• **RECORDS SHOWN**
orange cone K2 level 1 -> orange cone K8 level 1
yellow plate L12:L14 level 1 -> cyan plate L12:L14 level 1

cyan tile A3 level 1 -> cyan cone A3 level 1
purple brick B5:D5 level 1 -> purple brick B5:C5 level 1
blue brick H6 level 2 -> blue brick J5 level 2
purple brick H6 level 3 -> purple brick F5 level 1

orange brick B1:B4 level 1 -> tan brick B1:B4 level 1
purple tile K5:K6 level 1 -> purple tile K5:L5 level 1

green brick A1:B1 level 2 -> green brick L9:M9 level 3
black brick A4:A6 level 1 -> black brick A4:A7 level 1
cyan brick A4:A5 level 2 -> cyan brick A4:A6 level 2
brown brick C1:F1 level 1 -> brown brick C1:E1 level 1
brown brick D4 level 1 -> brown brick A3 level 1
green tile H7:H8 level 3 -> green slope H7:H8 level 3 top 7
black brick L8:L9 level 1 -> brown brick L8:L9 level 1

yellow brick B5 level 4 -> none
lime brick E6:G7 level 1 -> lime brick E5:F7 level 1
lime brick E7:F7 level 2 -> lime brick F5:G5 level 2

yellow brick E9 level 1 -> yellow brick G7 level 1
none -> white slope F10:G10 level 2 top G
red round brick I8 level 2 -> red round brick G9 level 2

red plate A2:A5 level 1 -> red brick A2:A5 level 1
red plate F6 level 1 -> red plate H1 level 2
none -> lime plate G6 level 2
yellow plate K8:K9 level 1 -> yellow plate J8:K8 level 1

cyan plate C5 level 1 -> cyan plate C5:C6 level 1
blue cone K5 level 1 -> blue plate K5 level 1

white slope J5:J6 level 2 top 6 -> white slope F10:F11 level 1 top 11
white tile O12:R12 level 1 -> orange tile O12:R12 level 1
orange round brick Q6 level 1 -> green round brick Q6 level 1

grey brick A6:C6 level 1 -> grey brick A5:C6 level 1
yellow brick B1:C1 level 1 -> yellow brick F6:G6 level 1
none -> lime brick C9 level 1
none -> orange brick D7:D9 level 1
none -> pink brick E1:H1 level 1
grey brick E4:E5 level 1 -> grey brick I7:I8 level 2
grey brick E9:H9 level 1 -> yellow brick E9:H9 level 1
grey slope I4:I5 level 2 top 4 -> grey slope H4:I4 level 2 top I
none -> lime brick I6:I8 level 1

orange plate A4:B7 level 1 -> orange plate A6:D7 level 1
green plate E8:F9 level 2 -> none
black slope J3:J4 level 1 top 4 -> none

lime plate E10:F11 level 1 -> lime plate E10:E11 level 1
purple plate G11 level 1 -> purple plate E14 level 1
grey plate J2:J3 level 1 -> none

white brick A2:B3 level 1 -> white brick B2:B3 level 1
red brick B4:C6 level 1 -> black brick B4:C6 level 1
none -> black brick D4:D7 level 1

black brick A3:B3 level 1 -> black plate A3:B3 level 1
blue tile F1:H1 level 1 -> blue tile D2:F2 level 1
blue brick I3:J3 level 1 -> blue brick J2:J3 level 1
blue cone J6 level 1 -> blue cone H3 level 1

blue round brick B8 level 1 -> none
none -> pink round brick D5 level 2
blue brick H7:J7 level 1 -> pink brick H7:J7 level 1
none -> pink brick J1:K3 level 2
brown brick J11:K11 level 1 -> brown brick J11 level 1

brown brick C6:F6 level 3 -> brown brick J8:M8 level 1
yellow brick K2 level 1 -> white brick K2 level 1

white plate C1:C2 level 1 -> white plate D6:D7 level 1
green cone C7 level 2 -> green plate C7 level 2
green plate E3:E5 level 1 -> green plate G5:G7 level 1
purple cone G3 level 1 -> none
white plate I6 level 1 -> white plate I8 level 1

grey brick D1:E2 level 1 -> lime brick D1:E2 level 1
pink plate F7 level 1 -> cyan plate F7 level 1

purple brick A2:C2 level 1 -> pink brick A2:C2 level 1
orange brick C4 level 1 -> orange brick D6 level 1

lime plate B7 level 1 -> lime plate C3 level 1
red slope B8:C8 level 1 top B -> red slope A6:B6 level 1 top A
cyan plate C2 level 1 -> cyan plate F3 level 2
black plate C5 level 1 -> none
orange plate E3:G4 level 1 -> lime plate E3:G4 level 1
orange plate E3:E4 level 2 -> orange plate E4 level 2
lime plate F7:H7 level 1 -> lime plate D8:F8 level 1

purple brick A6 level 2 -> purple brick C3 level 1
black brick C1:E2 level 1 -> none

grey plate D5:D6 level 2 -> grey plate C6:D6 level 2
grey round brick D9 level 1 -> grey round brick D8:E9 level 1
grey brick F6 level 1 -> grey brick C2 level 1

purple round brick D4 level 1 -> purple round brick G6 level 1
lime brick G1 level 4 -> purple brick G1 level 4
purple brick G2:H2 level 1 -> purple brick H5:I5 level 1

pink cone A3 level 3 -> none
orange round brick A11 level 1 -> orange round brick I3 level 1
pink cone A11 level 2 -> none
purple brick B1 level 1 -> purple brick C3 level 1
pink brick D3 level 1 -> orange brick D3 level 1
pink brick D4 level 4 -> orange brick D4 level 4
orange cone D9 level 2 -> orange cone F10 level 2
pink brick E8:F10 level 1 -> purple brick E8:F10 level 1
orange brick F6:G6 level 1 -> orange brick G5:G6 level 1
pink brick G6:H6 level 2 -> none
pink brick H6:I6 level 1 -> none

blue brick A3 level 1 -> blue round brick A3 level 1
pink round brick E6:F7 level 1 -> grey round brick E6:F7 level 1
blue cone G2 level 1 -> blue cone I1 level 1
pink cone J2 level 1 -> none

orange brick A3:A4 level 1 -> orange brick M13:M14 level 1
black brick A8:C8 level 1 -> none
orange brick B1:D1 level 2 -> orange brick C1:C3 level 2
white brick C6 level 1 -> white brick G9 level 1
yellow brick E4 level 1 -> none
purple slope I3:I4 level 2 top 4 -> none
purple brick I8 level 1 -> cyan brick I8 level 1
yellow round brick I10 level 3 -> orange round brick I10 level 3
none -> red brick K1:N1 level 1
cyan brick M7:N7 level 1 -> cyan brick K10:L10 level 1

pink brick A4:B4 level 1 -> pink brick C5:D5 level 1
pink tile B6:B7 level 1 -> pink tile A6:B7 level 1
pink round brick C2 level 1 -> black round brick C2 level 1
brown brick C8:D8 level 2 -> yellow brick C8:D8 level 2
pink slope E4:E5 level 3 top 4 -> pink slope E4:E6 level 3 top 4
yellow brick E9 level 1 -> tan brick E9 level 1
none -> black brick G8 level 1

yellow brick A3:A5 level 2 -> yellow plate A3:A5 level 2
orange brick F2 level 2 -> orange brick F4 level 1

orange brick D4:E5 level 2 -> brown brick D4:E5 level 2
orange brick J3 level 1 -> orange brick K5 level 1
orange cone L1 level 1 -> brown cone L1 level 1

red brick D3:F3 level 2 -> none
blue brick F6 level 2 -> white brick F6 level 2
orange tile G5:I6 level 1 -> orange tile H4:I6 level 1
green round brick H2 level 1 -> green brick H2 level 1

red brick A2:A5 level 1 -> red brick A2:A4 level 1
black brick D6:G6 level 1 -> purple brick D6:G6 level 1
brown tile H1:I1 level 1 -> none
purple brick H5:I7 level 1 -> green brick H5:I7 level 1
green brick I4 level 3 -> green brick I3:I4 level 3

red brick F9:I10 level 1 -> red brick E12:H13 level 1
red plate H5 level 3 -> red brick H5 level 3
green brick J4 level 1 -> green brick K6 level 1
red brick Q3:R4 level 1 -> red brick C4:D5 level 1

• **WHAT THIS TASK INVOLVES**
From the records above, copy out the line with "purple brick B5:D5", the line with "lime plate E10:F11", and every line between them, word for word.

• **RESULT**
purple brick B5:D5 level 1 -> purple brick B5:C5 level 1
blue brick H6 level 2 -> blue brick J5 level 2
purple brick H6 level 3 -> purple brick F5 level 1

orange brick B1:B4 level 1 -> tan brick B1:B4 level 1
purple tile K5:K6 level 1 -> purple tile K5:L5 level 1

green brick A1:B1 level 2 -> green brick L9:M9 level 3
black brick A4:A6 level 1 -> black brick A4:A7 level 1
cyan brick A4:A5 level 2 -> cyan brick A4:A6 level 2
brown brick C1:F1 level 1 -> brown brick C1:E1 level 1
brown brick D4 level 1 -> brown brick A3 level 1
green tile H7:H8 level 3 -> green slope H7:H8 level 3 top 7
black brick L8:L9 level 1 -> brown brick L8:L9 level 1

yellow brick B5 level 4 -> none
lime brick E6:G7 level 1 -> lime brick E5:F7 level 1
lime brick E7:F7 level 2 -> lime brick F5:G5 level 2

yellow brick E9 level 1 -> yellow brick G7 level 1
none -> white slope F10:G10 level 2 top G
red round brick I8 level 2 -> red round brick G9 level 2

red plate A2:A5 level 1 -> red brick A2:A5 level 1
red plate F6 level 1 -> red plate H1 level 2
none -> lime plate G6 level 2
yellow plate K8:K9 level 1 -> yellow plate J8:K8 level 1

cyan plate C5 level 1 -> cyan plate C5:C6 level 1
blue cone K5 level 1 -> blue plate K5 level 1

white slope J5:J6 level 2 top 6 -> white slope F10:F11 level 1 top 11
white tile O12:R12 level 1 -> orange tile O12:R12 level 1
orange round brick Q6 level 1 -> green round brick Q6 level 1

grey brick A6:C6 level 1 -> grey brick A5:C6 level 1
yellow brick B1:C1 level 1 -> yellow brick F6:G6 level 1
none -> lime brick C9 level 1
none -> orange brick D7:D9 level 1
none -> pink brick E1:H1 level 1
grey brick E4:E5 level 1 -> grey brick I7:I8 level 2
grey brick E9:H9 level 1 -> yellow brick E9:H9 level 1
grey slope I4:I5 level 2 top 4 -> grey slope H4:I4 level 2 top I
none -> lime brick I6:I8 level 1

orange plate A4:B7 level 1 -> orange plate A6:D7 level 1
green plate E8:F9 level 2 -> none
black slope J3:J4 level 1 top 4 -> none

lime plate E10:F11 level 1 -> lime plate E10:E11 level 1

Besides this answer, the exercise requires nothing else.